BRIEF: Copy out the data exactly, leaving the pictures behind.

[DATA FOR REVIEW — start]

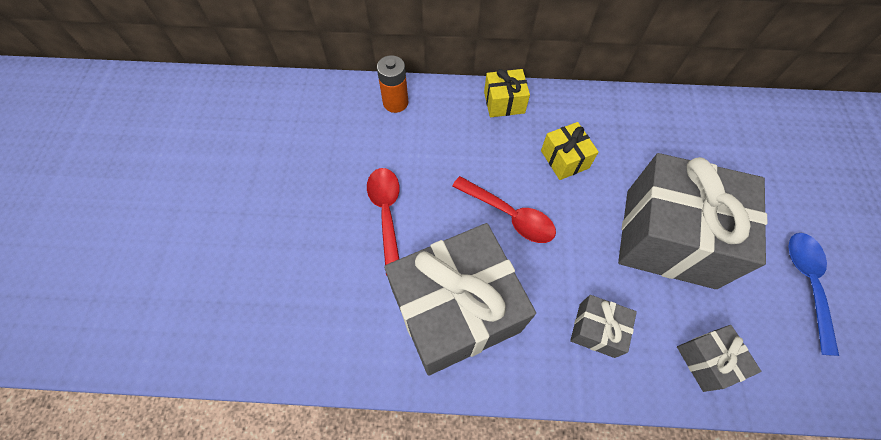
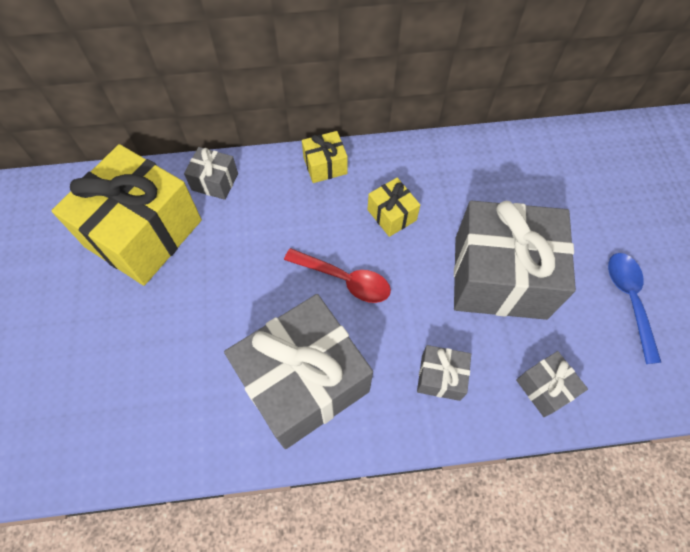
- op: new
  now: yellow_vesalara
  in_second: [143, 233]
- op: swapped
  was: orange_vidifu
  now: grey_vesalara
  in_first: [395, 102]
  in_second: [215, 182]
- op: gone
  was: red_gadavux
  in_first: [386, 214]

[DATA FOR REVIEW — finish]

RESULT FOR THIS TASK:
- op: new
  now: yellow_vesalara
  in_second: [143, 233]
- op: swapped
  was: orange_vidifu
  now: grey_vesalara
  in_first: [395, 102]
  in_second: [215, 182]
- op: gone
  was: red_gadavux
  in_first: [386, 214]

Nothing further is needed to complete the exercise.